= What needs to be done =
Reproduce the data below line for line, leaving out the pictures.

= Dataset entries =
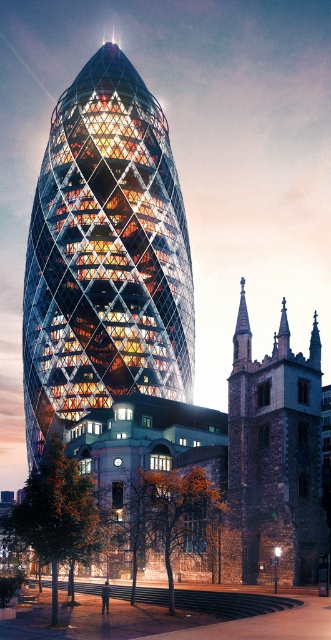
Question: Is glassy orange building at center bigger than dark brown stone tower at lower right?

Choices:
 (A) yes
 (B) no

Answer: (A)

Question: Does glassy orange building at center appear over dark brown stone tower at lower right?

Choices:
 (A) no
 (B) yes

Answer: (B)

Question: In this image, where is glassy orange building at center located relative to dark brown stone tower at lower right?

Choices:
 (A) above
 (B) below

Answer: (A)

= Response box =
Question: Is glassy orange building at center bigger than dark brown stone tower at lower right?

Choices:
 (A) yes
 (B) no

Answer: (A)

Question: Does glassy orange building at center appear over dark brown stone tower at lower right?

Choices:
 (A) no
 (B) yes

Answer: (B)

Question: In this image, where is glassy orange building at center located relative to dark brown stone tower at lower right?

Choices:
 (A) above
 (B) below

Answer: (A)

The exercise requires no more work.